An exact copy of every entry is needed, without the pictures.

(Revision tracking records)

+++++

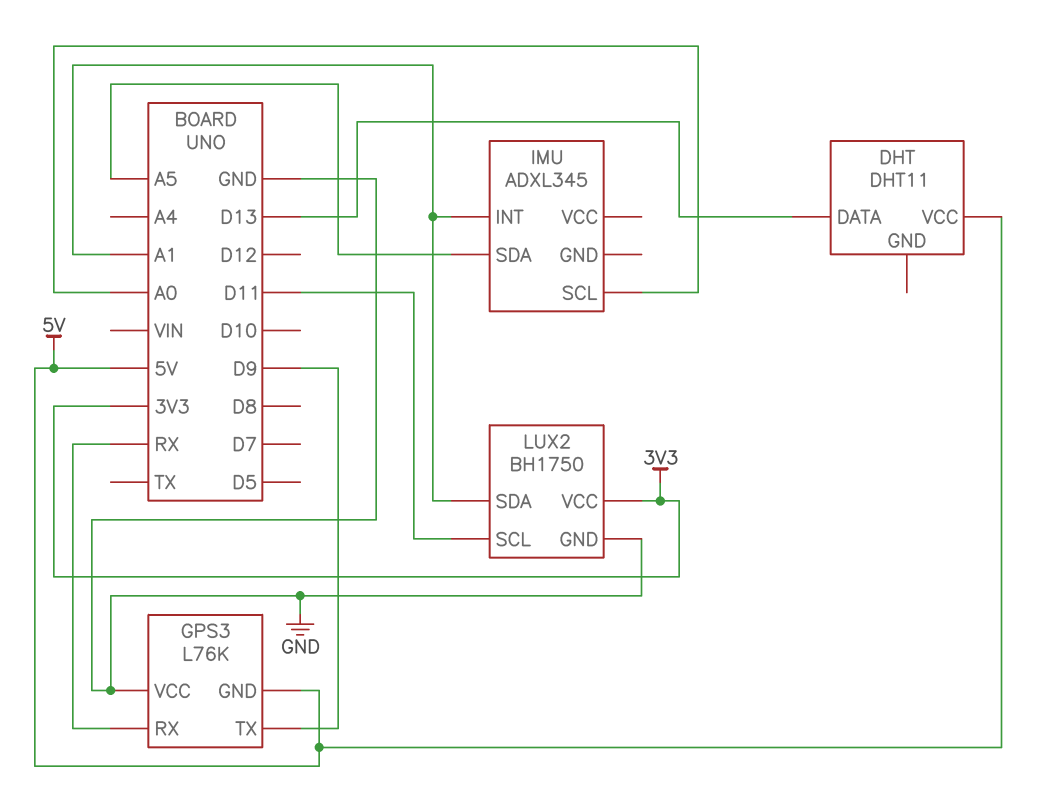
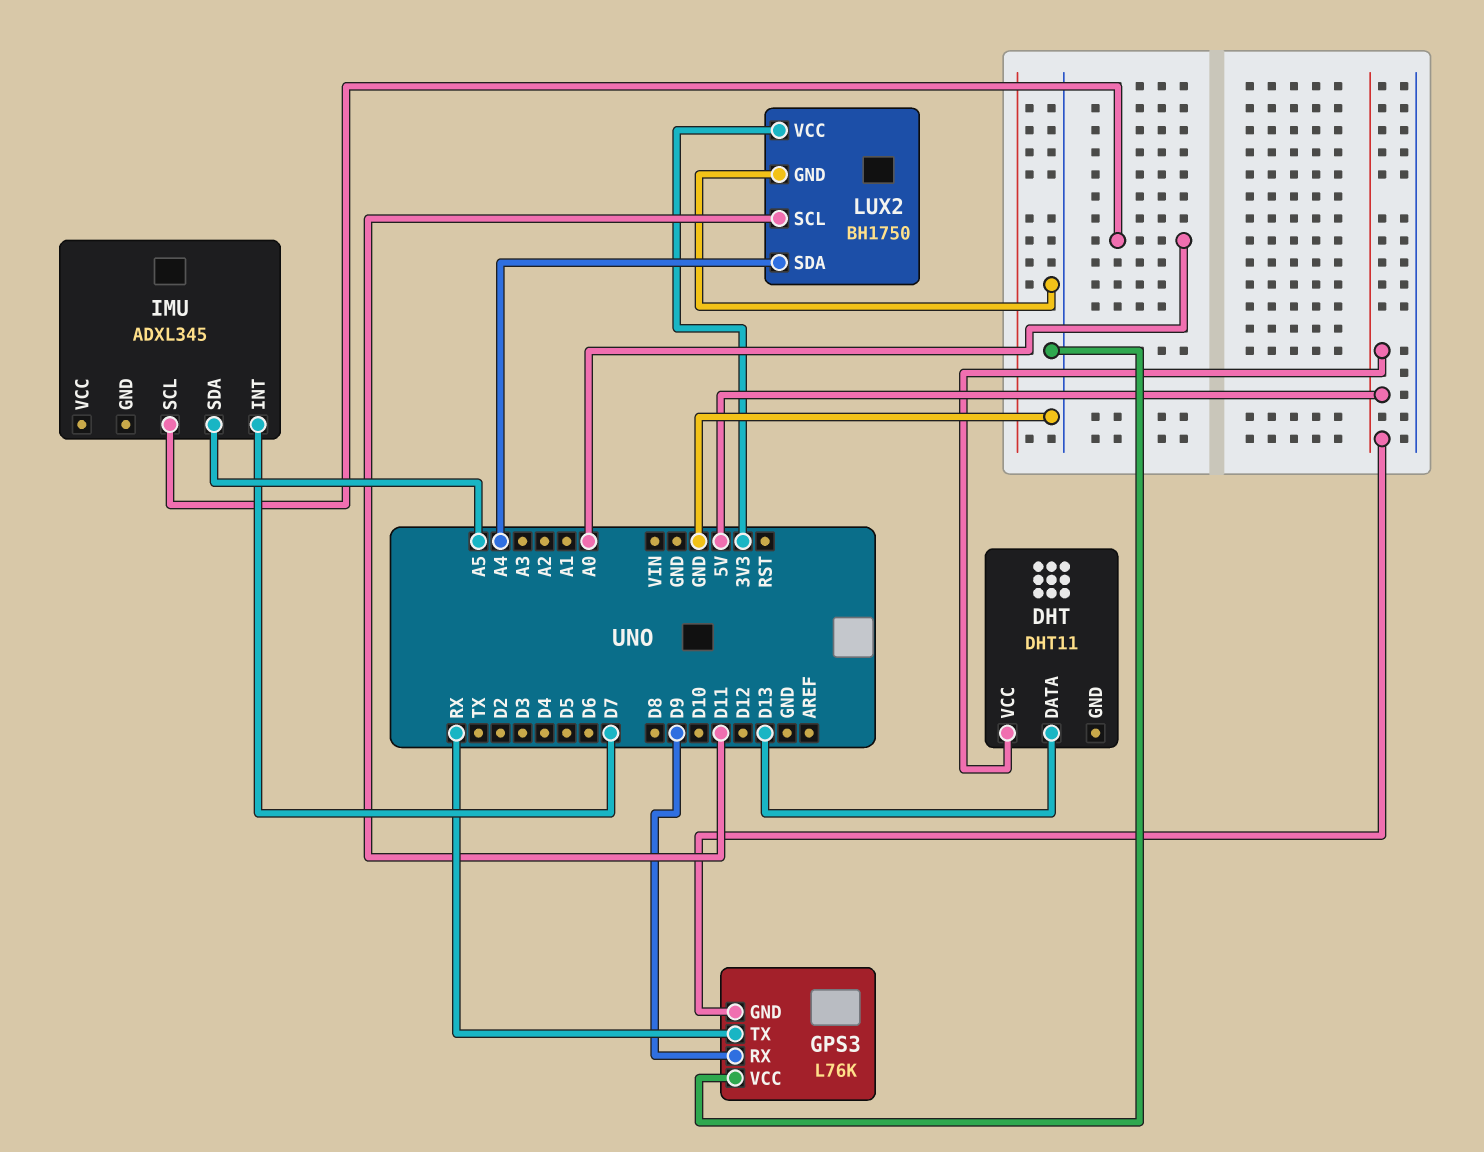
GPS3 pin RX: RX -> D9
GPS3 pin TX: D9 -> RX
IMU pin INT: A1 -> D7
LUX2 pin SDA: A1 -> A4

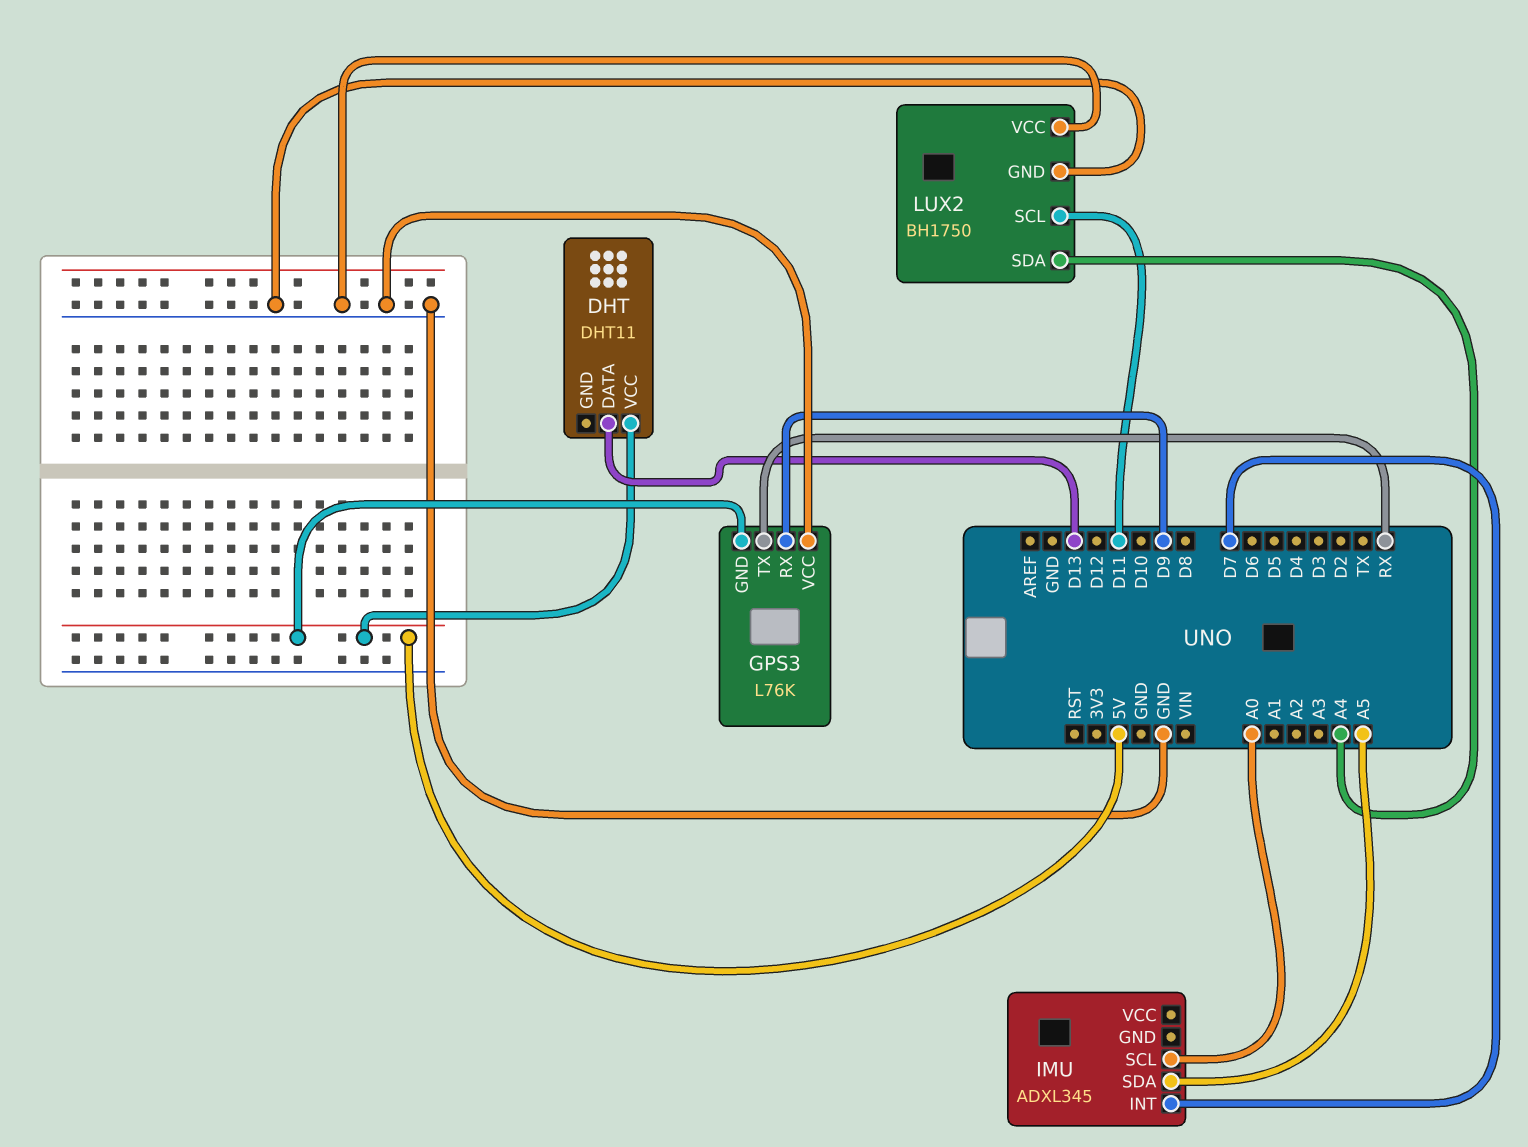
LUX2 pin VCC: 3V3 -> GND

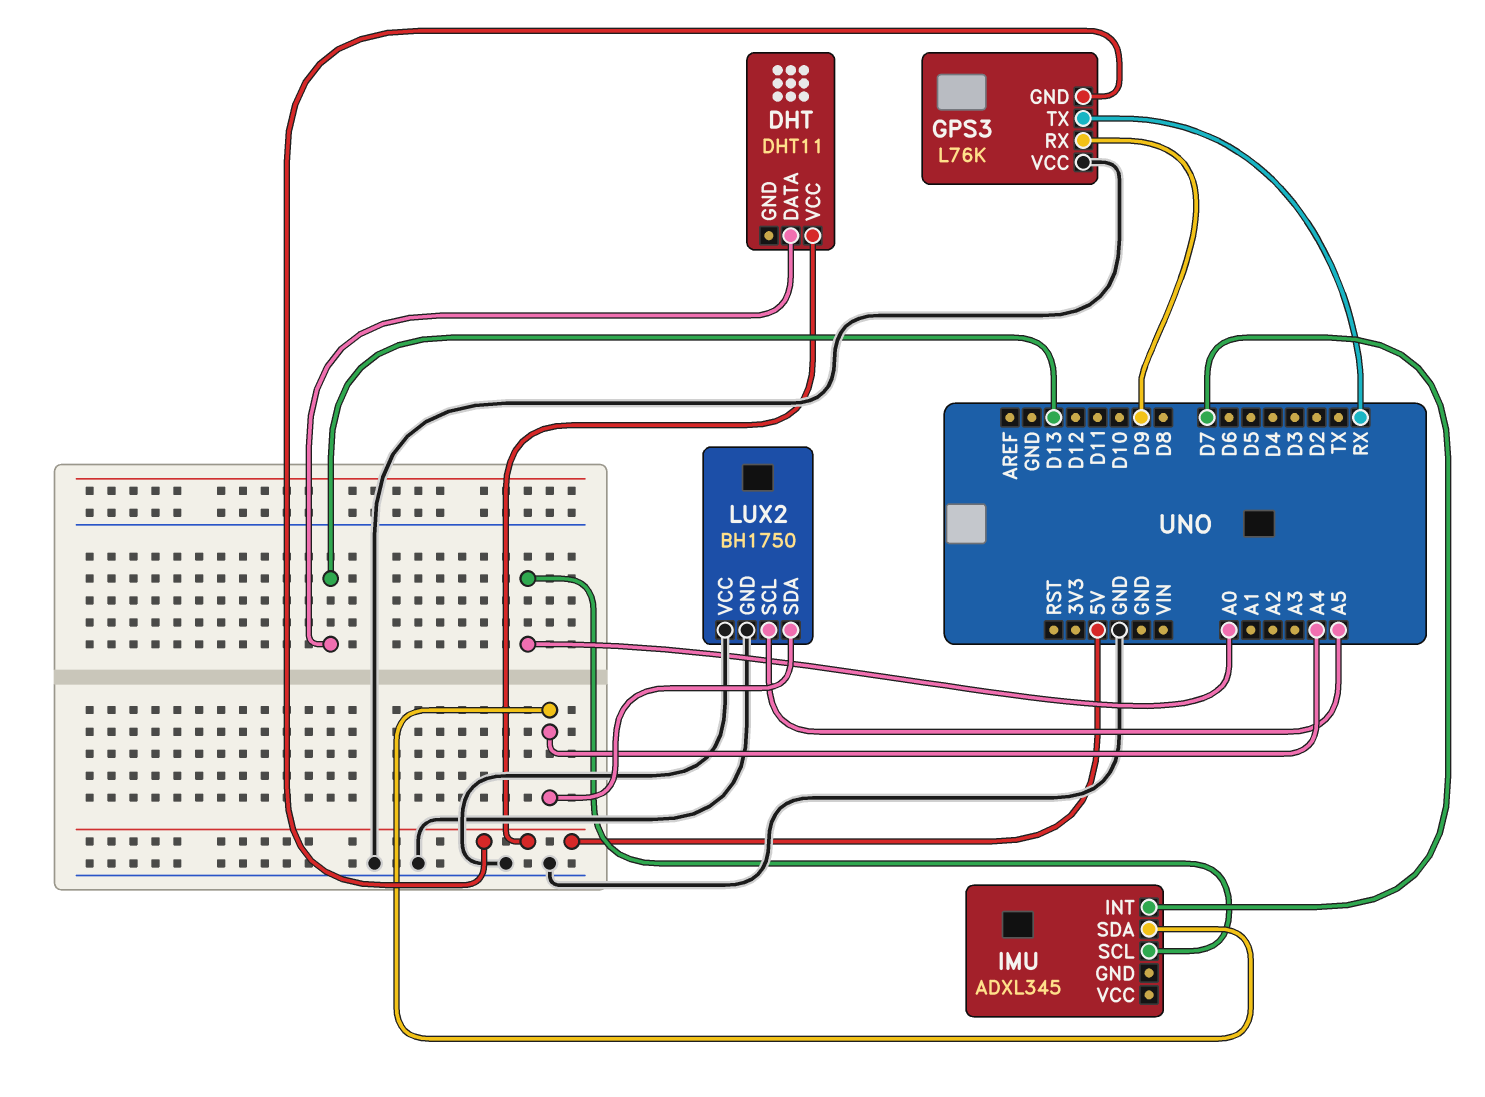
IMU pin SDA: A5 -> A4
LUX2 pin SCL: D11 -> A5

+++++

Task answer
GPS3 pin RX: RX -> D9
GPS3 pin TX: D9 -> RX
IMU pin INT: A1 -> D7
LUX2 pin SDA: A1 -> A4

LUX2 pin VCC: 3V3 -> GND

IMU pin SDA: A5 -> A4
LUX2 pin SCL: D11 -> A5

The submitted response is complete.